**YOUR ASSIGNMENT**
Beneath this line sits some data. Return only its lines from the one holding "pink watering can [289,316,363,366]" through the one holding "white spoon [569,353,613,416] -> none", inclusive, exactly, with the images removed.

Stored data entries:

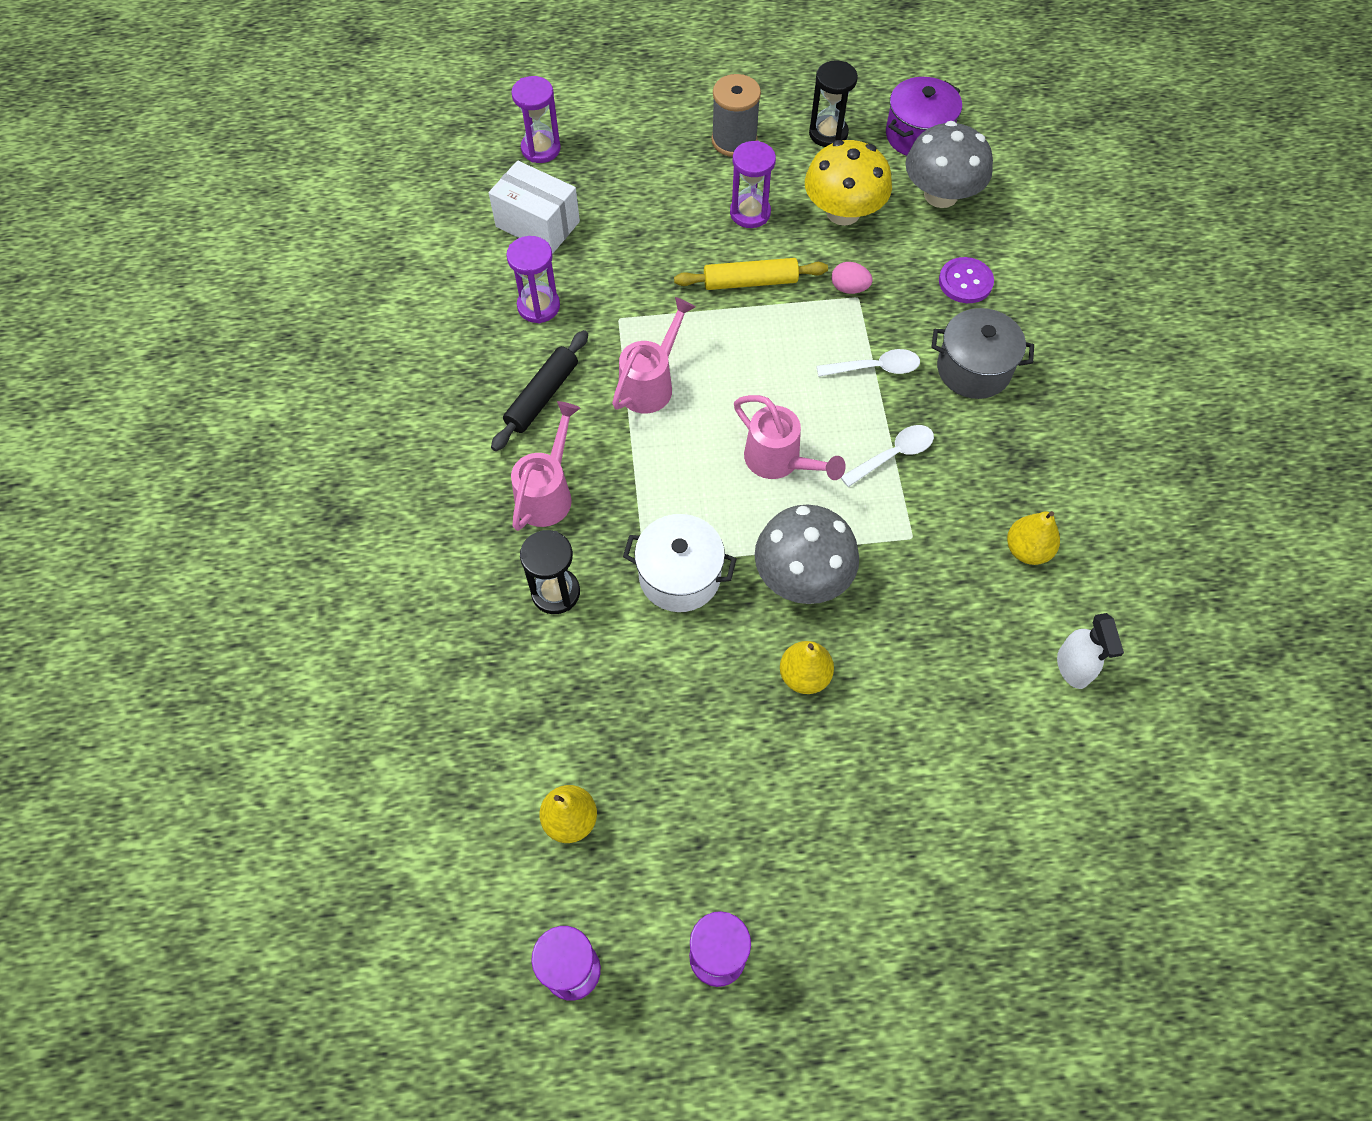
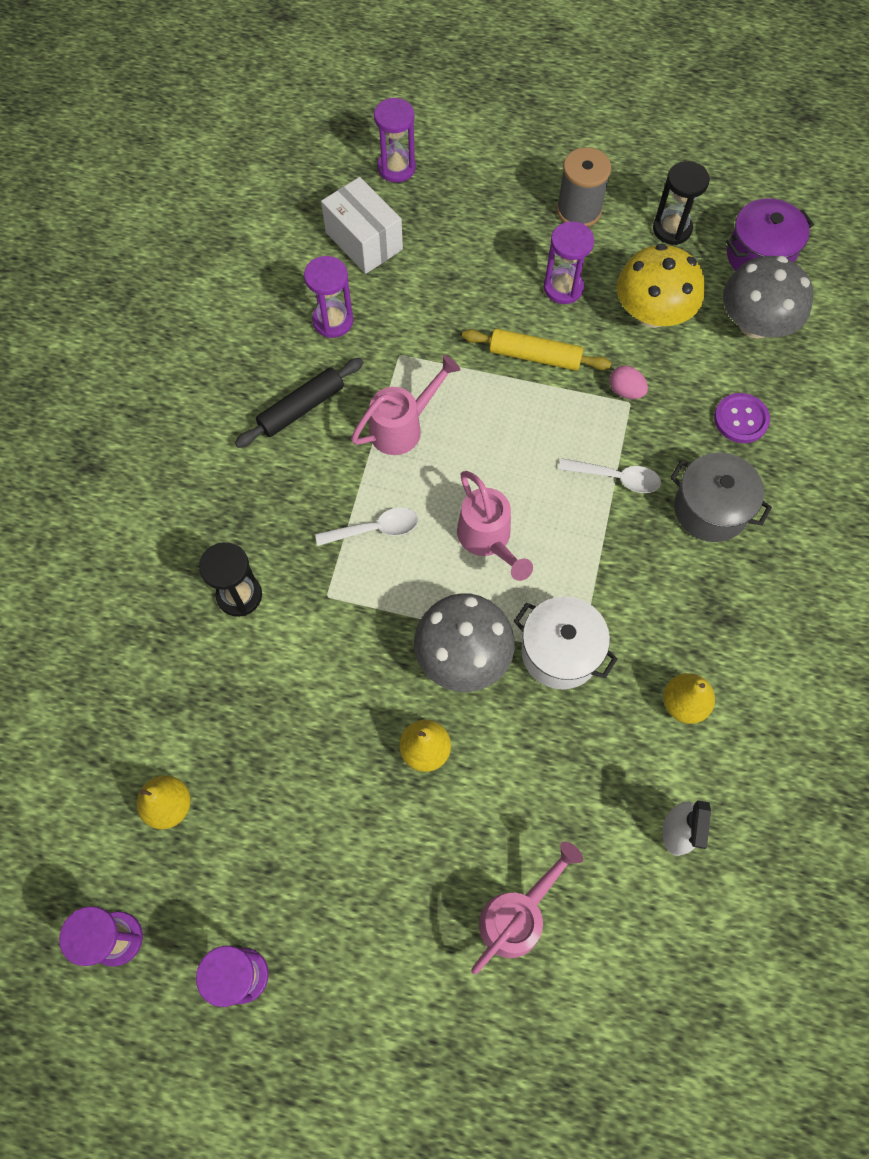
camera: 20 degrees right, 5 degrees up
pink watering can [511,401,580,531] -> pink watering can moved to [471,841,583,974]
white pot [623,514,737,612] -> white pot moved to [514,596,618,689]
white spoon [841,425,934,487] -> white spoon moved to [315,508,418,546]

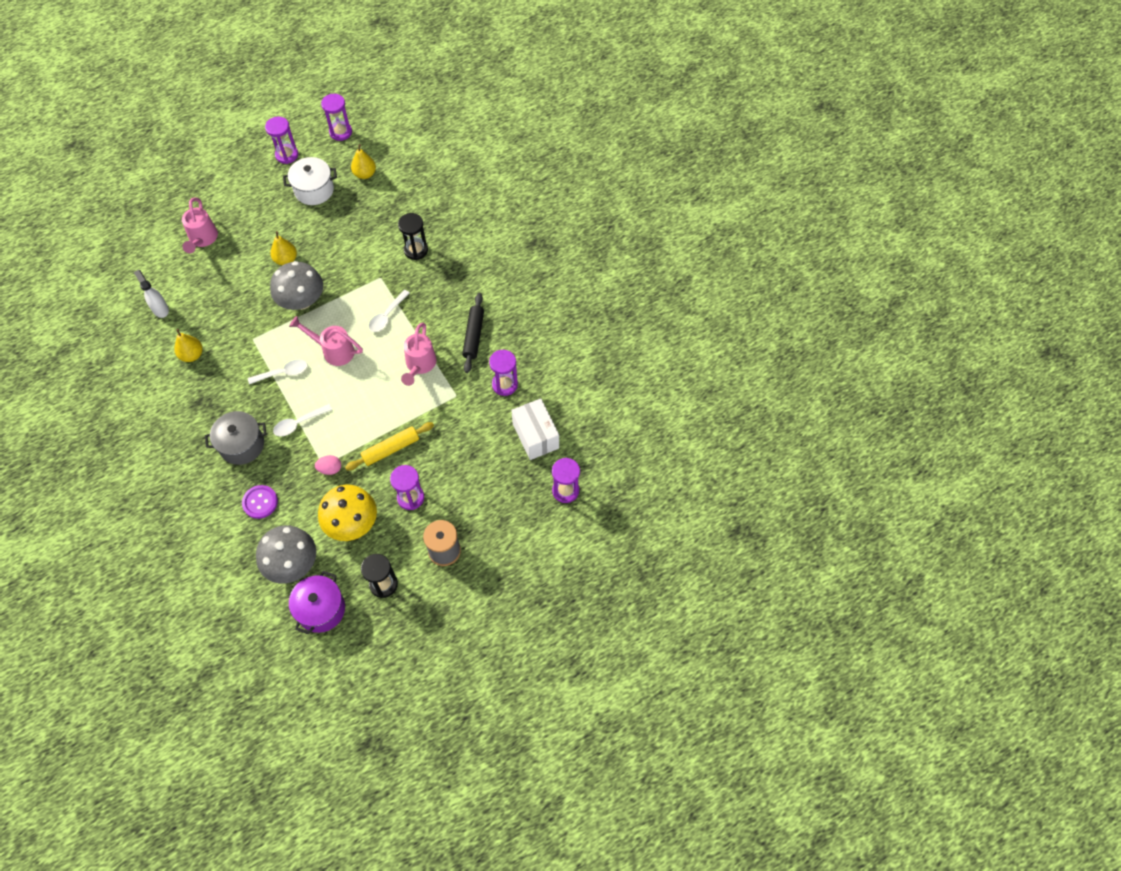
camera: 135 degrees right, 5 degrees down
white box [321,177,403,274] -> white box turned 60 degrees clockwise [511,398,559,460]
white pot [514,596,618,689] -> white pot moved to [283,157,337,205]
none -> white spoon [248,360,308,384]

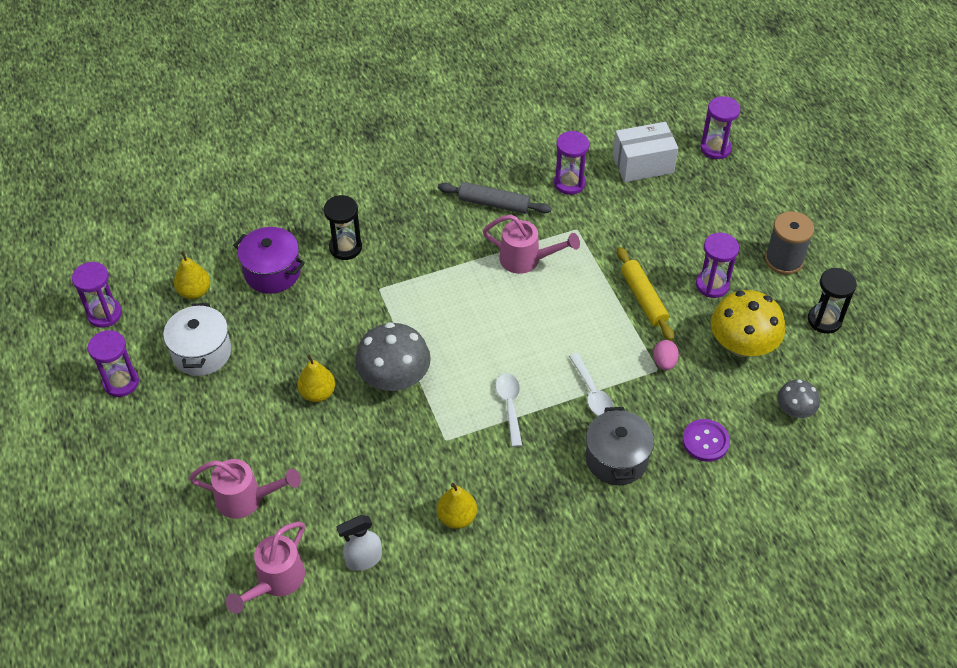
camera: 80 degrees left, 10 degrees down
grey mushroom [256,525,316,584] -> grey mushroom [777,379,820,418], size x0.55
pink watering can [289,316,363,366] -> pink watering can moved to [226,522,305,614]
purple pot [289,571,345,635] -> purple pot moved to [233,227,305,294]
white spoon [369,290,410,332] -> none
black rolling pin [462,293,484,373] -> grey rolling pin [438,182,552,214]

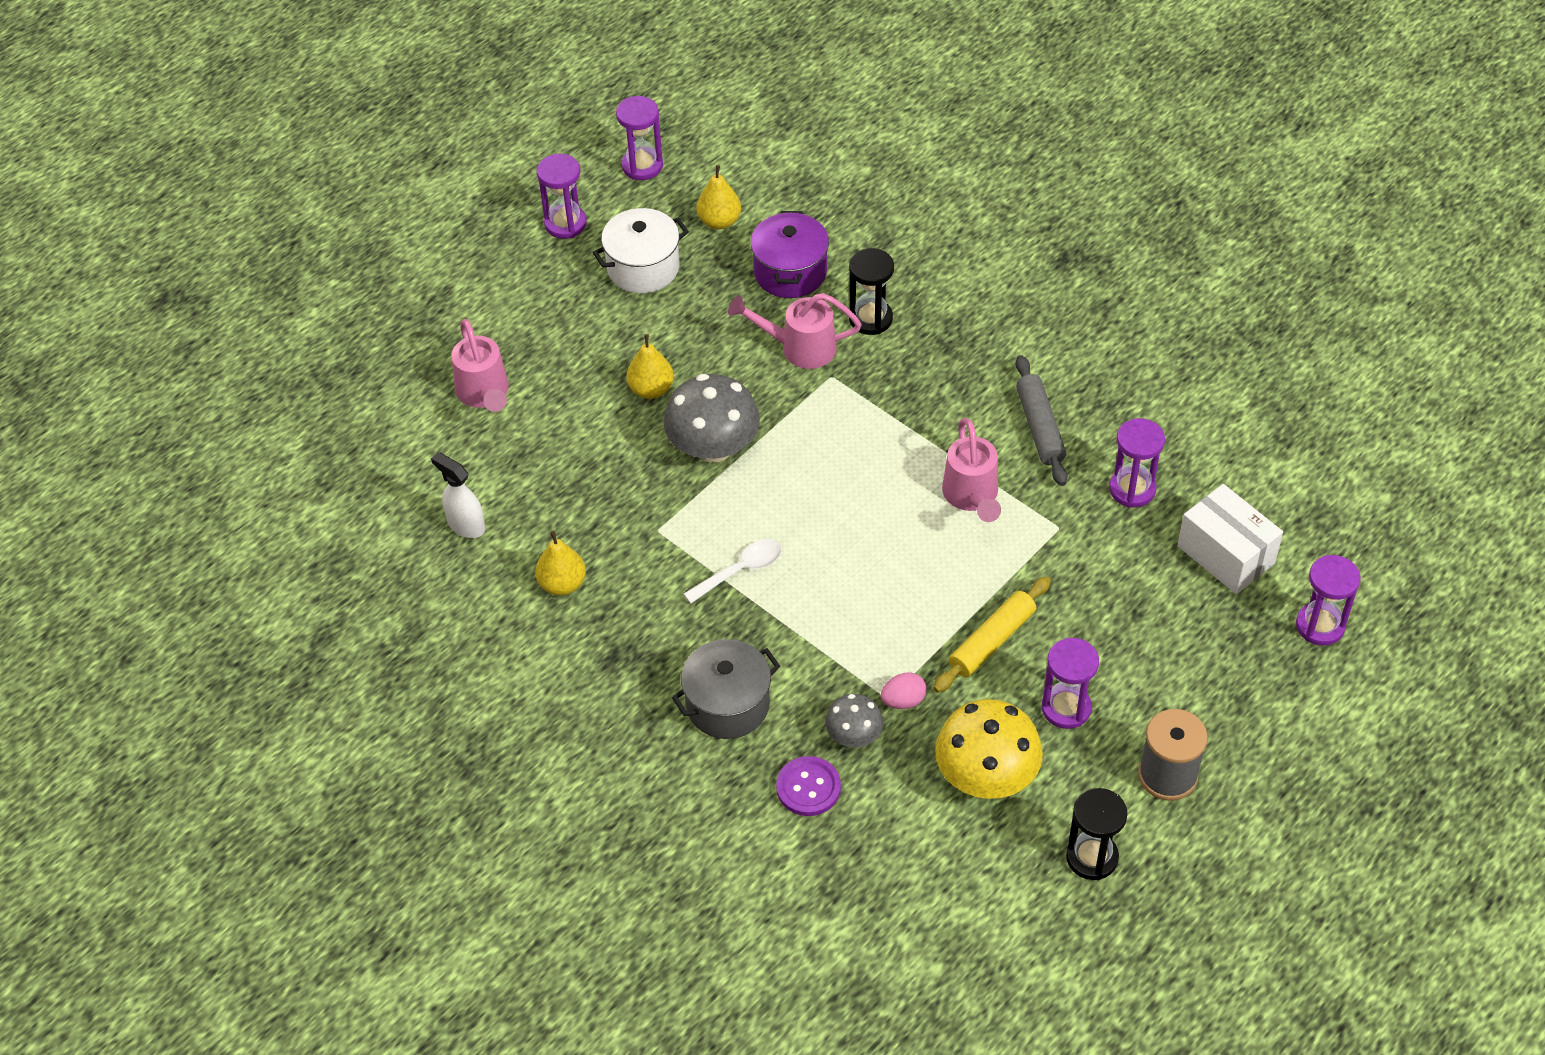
camera: 65 degrees right, 0 degrees up
pink watering can [226,522,305,614] -> pink watering can moved to [728,293,862,369]
white spoon [569,353,613,416] -> none
grey mushroom [777,379,820,418] -> grey mushroom moved to [825,694,883,747]

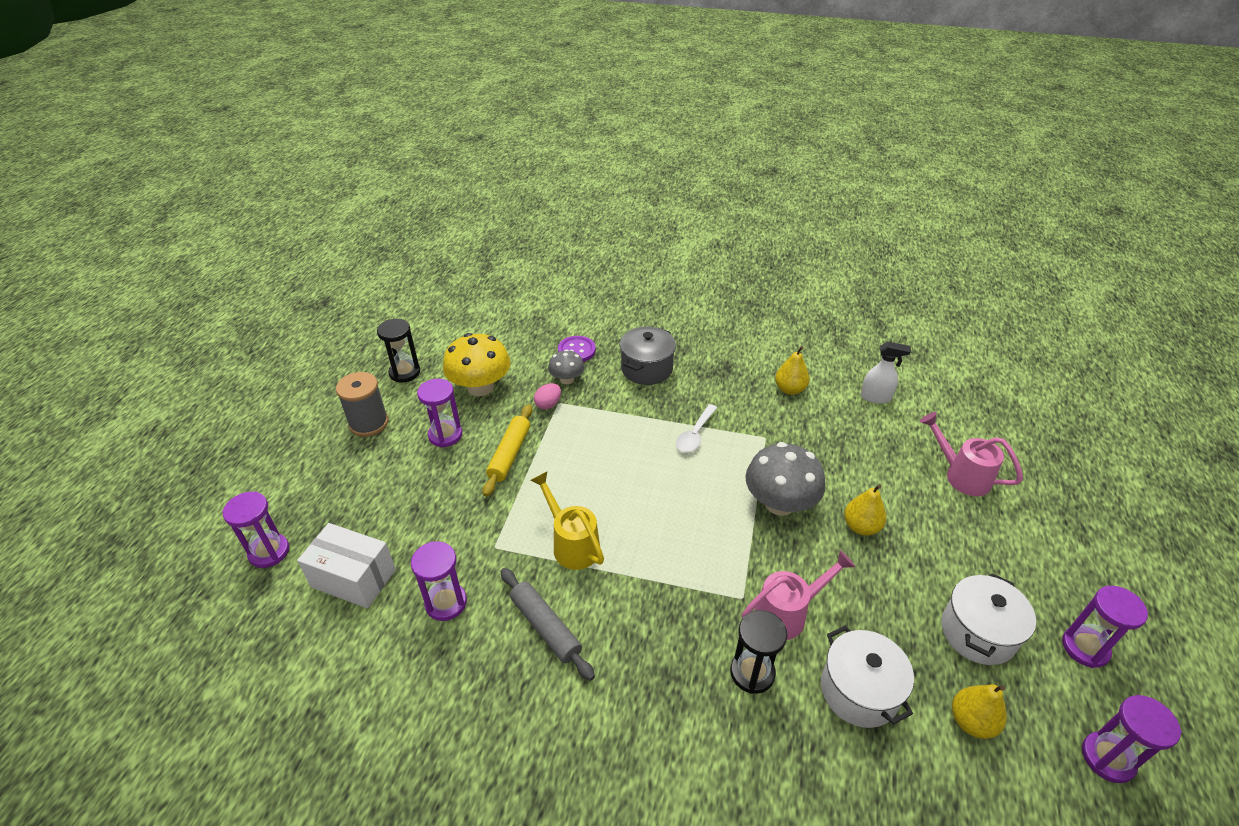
camera: 150 degrees right, 10 degrees down
purple pot [750,211,829,298] -> white pot [821,625,914,728]
pink watering can [942,418,1001,522] -> yellow watering can [530,472,604,570]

**SOLUTION TO THE PROBLEM**
pink watering can [289,316,363,366] -> pink watering can moved to [226,522,305,614]
purple pot [289,571,345,635] -> purple pot moved to [233,227,305,294]
white spoon [369,290,410,332] -> none
black rolling pin [462,293,484,373] -> grey rolling pin [438,182,552,214]

camera: 65 degrees right, 0 degrees up
pink watering can [226,522,305,614] -> pink watering can moved to [728,293,862,369]
white spoon [569,353,613,416] -> none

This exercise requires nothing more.